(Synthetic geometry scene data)
○ ○ ○

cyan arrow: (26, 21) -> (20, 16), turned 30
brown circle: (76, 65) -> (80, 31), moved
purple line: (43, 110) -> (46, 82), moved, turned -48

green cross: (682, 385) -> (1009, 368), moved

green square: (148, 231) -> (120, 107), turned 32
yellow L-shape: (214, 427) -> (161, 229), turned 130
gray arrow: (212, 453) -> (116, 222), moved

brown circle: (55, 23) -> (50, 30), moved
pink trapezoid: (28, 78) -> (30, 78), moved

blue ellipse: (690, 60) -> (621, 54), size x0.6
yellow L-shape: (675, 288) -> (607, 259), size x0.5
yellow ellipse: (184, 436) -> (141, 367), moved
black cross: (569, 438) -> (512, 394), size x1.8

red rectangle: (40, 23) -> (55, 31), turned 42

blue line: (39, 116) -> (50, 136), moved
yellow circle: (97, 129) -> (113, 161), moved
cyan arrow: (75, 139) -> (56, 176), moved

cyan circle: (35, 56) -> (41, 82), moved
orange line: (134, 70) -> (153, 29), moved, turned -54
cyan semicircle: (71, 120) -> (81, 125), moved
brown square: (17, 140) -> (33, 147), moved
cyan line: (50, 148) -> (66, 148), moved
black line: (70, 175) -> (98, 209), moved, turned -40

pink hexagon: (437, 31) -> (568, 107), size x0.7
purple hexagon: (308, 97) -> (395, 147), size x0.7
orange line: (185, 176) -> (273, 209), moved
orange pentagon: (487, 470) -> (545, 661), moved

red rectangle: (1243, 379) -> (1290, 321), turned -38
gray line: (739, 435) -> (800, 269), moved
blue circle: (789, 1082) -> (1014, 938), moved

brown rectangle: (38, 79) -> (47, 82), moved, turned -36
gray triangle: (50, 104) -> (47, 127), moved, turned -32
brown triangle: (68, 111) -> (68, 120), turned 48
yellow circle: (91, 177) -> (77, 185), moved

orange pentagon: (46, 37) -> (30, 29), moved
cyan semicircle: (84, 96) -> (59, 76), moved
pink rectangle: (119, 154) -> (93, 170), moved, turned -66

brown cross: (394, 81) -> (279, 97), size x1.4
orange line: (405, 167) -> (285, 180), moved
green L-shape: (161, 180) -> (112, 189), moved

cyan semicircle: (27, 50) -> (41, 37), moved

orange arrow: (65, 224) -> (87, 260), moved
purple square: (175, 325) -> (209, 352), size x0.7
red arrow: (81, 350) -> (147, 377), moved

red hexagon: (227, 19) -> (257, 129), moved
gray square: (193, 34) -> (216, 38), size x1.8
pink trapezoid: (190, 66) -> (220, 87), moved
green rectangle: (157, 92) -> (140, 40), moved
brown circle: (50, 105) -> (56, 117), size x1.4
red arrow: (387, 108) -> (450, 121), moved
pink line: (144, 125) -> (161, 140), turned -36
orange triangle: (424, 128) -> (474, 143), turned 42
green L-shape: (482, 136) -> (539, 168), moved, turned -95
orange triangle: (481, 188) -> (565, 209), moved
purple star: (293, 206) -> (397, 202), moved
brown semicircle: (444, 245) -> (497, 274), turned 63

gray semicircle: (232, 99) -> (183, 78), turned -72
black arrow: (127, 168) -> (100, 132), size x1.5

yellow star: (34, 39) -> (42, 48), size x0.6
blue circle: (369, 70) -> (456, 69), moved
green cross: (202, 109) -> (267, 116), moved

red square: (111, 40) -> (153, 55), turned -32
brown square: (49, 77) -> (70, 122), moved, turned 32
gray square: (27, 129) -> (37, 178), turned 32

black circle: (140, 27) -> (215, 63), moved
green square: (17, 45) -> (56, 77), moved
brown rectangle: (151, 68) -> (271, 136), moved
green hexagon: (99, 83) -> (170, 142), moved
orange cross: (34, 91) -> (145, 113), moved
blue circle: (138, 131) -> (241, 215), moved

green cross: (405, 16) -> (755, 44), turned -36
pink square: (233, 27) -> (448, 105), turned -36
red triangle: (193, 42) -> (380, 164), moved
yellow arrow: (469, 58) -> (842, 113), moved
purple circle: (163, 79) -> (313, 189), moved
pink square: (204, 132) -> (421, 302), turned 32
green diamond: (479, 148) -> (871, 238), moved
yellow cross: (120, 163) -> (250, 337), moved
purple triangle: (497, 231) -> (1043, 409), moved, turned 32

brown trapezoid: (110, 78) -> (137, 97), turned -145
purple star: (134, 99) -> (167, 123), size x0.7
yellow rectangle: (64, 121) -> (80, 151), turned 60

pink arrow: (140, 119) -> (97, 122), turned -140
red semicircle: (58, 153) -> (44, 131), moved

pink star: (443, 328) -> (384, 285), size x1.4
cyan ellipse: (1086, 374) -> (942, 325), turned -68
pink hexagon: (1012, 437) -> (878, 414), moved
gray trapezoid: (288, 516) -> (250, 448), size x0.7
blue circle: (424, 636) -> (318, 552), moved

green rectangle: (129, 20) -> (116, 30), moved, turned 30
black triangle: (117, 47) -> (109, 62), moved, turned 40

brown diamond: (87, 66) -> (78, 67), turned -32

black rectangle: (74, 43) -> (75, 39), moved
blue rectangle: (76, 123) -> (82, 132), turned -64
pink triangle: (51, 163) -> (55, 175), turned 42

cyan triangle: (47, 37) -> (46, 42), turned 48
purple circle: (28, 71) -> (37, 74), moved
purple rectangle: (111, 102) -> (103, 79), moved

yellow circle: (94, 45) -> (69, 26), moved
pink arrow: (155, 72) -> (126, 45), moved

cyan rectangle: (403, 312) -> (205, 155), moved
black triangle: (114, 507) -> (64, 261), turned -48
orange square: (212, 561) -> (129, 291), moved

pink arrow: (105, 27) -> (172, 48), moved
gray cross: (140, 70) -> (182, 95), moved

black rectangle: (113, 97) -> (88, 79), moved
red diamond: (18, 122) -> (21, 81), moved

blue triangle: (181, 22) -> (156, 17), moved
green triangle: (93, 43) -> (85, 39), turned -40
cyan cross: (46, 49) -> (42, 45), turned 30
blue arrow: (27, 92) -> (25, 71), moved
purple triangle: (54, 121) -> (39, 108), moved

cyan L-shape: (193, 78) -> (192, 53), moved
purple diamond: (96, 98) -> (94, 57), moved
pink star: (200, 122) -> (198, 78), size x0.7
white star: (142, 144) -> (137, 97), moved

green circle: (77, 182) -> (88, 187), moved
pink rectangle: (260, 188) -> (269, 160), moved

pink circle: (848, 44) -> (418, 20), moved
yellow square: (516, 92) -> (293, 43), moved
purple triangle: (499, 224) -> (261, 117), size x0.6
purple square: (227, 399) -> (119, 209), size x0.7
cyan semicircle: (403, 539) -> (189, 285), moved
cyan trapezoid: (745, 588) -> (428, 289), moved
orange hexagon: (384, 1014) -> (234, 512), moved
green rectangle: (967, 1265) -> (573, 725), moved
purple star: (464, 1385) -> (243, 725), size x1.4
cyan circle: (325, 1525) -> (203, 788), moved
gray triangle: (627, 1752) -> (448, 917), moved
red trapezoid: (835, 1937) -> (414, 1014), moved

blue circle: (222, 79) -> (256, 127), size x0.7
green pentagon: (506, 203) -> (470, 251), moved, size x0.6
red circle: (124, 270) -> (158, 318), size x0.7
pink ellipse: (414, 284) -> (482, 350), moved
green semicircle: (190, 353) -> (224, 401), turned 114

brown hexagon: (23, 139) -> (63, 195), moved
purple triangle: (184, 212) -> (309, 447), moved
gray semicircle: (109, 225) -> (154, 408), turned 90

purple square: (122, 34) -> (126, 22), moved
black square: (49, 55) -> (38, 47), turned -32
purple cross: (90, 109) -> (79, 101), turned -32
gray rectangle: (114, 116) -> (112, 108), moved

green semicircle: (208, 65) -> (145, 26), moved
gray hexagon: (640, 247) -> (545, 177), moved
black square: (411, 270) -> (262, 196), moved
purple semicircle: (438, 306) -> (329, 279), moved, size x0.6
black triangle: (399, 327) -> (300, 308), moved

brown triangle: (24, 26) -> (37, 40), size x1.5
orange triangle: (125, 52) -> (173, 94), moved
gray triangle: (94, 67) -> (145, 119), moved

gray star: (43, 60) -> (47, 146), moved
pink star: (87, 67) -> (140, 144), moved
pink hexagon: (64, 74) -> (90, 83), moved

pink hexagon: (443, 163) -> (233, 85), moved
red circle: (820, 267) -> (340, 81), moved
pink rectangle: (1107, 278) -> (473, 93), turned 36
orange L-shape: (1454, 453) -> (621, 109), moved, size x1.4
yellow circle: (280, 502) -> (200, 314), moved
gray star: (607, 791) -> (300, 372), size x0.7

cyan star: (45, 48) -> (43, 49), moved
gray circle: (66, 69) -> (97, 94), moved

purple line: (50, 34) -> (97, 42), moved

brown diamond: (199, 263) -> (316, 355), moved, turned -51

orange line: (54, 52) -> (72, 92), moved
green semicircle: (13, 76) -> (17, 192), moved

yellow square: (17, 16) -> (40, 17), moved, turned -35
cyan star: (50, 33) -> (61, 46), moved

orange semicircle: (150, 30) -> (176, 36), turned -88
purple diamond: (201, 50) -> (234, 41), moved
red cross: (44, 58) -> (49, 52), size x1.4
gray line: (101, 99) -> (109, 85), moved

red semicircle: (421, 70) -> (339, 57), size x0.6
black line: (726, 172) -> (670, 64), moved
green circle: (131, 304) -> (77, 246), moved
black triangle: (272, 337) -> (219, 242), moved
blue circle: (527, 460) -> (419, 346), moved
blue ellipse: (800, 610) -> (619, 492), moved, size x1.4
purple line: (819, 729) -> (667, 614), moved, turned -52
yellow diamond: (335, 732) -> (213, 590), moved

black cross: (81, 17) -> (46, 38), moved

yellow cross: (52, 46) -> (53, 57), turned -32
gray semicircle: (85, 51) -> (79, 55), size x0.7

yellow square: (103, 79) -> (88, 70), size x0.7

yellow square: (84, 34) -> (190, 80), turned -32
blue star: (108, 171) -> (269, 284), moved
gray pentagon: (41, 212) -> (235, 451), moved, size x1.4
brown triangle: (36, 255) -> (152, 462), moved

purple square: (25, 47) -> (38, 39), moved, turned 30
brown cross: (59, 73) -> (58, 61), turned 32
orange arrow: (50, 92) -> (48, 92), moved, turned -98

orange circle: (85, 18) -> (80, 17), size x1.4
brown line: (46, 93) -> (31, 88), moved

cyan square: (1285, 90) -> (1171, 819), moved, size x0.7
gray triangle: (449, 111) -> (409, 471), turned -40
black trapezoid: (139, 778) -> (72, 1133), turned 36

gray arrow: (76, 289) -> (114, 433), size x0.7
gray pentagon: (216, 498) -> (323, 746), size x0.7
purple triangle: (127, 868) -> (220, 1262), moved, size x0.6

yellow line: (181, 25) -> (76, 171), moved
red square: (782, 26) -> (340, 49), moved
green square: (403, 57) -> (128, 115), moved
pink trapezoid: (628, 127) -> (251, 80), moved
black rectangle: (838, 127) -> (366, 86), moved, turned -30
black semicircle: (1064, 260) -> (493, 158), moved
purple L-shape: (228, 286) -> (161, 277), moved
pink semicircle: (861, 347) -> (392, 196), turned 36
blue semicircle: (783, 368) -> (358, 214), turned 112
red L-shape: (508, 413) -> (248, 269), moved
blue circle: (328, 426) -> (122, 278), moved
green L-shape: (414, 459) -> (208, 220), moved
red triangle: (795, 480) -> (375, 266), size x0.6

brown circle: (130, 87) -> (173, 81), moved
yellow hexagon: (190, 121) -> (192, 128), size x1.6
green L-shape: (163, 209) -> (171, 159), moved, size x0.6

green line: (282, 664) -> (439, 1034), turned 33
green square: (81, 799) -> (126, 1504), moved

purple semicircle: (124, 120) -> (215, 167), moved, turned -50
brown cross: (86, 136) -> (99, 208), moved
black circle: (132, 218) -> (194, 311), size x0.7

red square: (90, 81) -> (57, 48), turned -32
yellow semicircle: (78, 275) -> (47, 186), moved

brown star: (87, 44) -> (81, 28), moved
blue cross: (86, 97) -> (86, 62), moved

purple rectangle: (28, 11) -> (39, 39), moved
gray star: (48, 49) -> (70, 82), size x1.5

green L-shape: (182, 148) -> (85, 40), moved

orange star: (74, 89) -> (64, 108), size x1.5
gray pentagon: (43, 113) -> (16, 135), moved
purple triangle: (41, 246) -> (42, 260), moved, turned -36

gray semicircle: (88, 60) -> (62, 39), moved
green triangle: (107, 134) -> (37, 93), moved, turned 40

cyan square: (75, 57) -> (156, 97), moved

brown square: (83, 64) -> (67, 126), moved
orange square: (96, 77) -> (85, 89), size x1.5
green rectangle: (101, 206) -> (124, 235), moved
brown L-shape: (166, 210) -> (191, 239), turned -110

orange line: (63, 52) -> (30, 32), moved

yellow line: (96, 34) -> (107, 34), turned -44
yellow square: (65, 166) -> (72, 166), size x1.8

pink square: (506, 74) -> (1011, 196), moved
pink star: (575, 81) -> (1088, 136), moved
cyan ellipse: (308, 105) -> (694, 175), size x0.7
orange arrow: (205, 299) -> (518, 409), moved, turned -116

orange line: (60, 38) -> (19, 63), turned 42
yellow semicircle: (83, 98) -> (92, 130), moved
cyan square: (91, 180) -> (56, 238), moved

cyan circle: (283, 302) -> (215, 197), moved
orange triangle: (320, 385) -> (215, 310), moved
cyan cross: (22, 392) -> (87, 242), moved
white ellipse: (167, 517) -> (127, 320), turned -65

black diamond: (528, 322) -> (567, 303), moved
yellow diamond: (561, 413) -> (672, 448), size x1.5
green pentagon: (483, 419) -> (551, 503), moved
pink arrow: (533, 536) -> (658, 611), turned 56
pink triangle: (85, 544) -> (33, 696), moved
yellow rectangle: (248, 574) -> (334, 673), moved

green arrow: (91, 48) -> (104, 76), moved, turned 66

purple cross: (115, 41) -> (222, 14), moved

○ ○ ○

In the records above, find every line with the word "white" and copy it.

**EXERCISE RESULT**
white star: (142, 144) -> (137, 97), moved
white ellipse: (167, 517) -> (127, 320), turned -65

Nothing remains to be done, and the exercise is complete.